=== Section Start ===
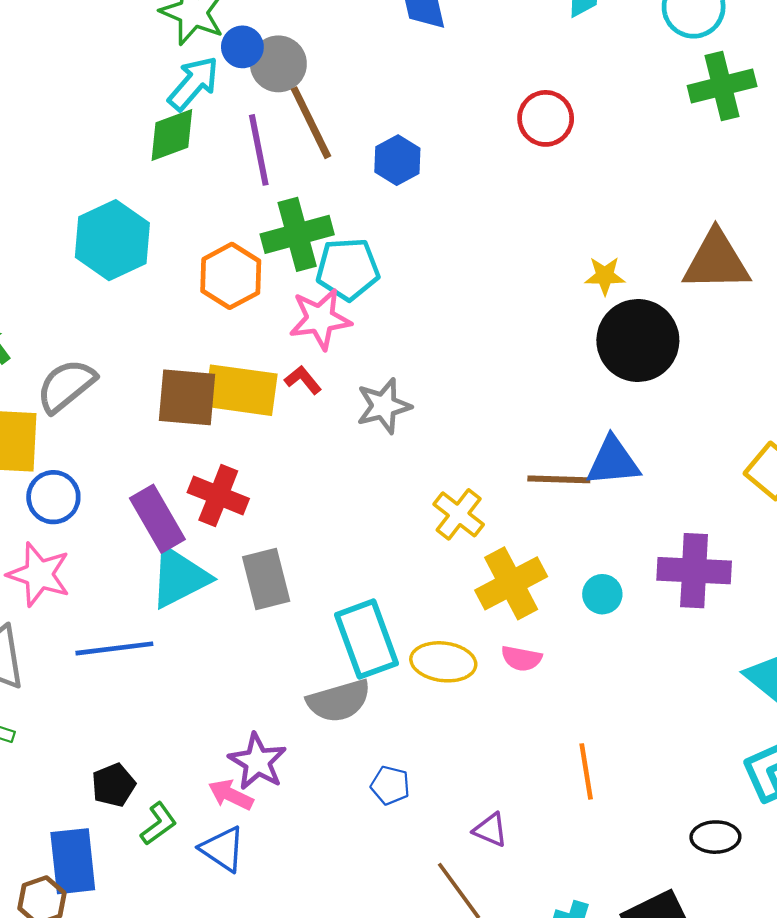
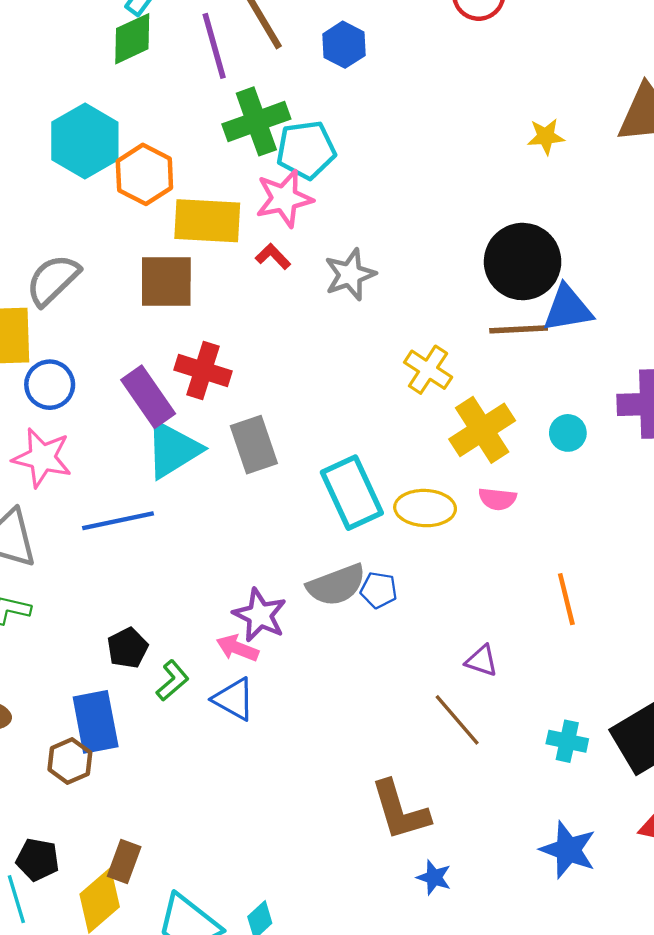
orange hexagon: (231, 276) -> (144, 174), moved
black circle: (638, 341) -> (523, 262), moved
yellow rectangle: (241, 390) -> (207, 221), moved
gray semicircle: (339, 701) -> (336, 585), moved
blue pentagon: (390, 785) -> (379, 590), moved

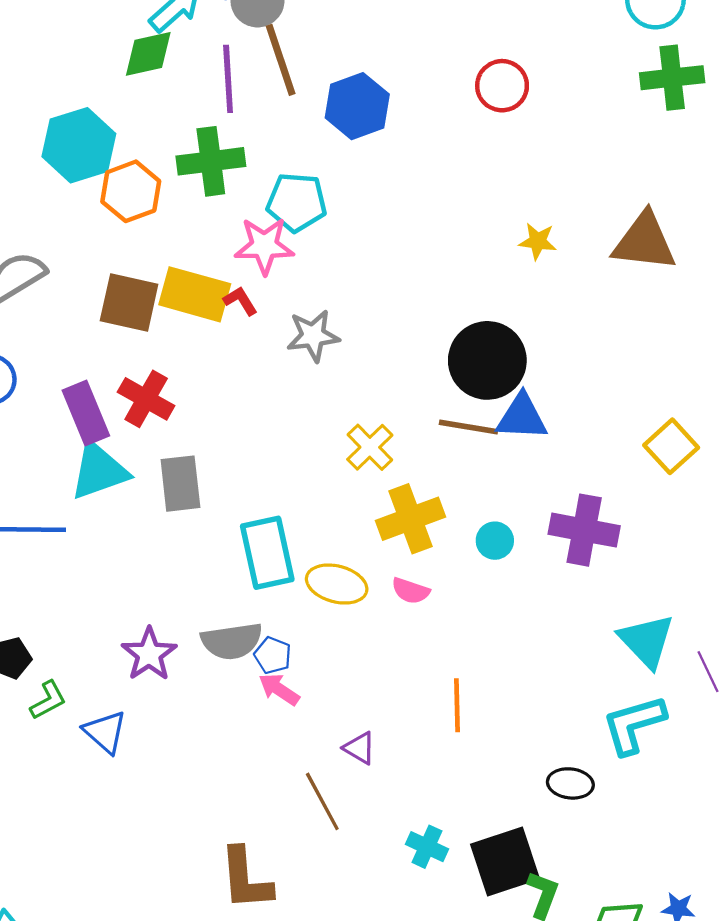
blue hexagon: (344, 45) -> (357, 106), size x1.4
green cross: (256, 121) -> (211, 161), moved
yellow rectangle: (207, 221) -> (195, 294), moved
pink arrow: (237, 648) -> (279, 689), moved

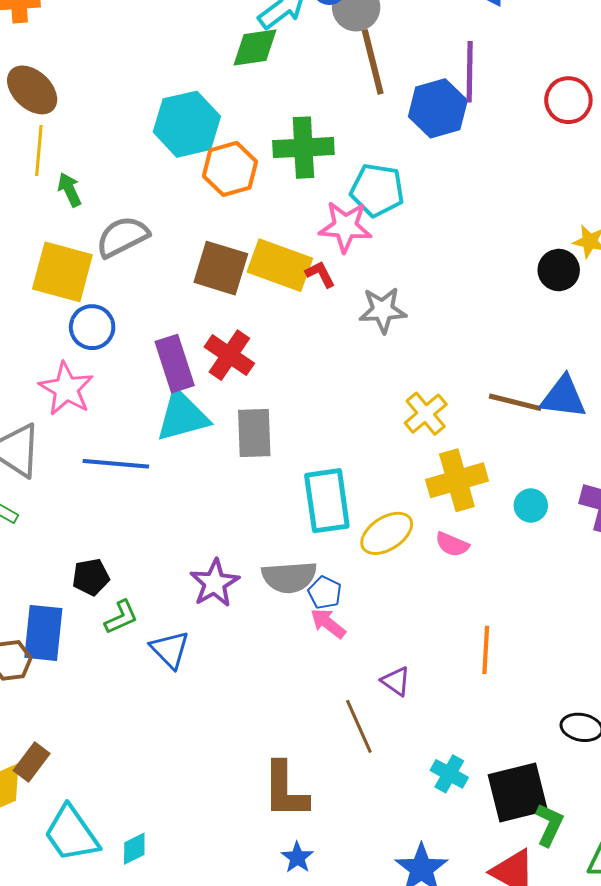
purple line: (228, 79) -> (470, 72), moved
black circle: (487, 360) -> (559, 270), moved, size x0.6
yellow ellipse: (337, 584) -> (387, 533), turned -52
=== Section End ===
§ What you will do: Set down the data exactly as it appears, without any images.

§ The completed task:
orange hexagon: (231, 276) -> (144, 174), moved
black circle: (638, 341) -> (523, 262), moved
yellow rectangle: (241, 390) -> (207, 221), moved
gray semicircle: (339, 701) -> (336, 585), moved
blue pentagon: (390, 785) -> (379, 590), moved

blue hexagon: (344, 45) -> (357, 106), size x1.4
green cross: (256, 121) -> (211, 161), moved
yellow rectangle: (207, 221) -> (195, 294), moved
pink arrow: (237, 648) -> (279, 689), moved

purple line: (228, 79) -> (470, 72), moved
black circle: (487, 360) -> (559, 270), moved, size x0.6
yellow ellipse: (337, 584) -> (387, 533), turned -52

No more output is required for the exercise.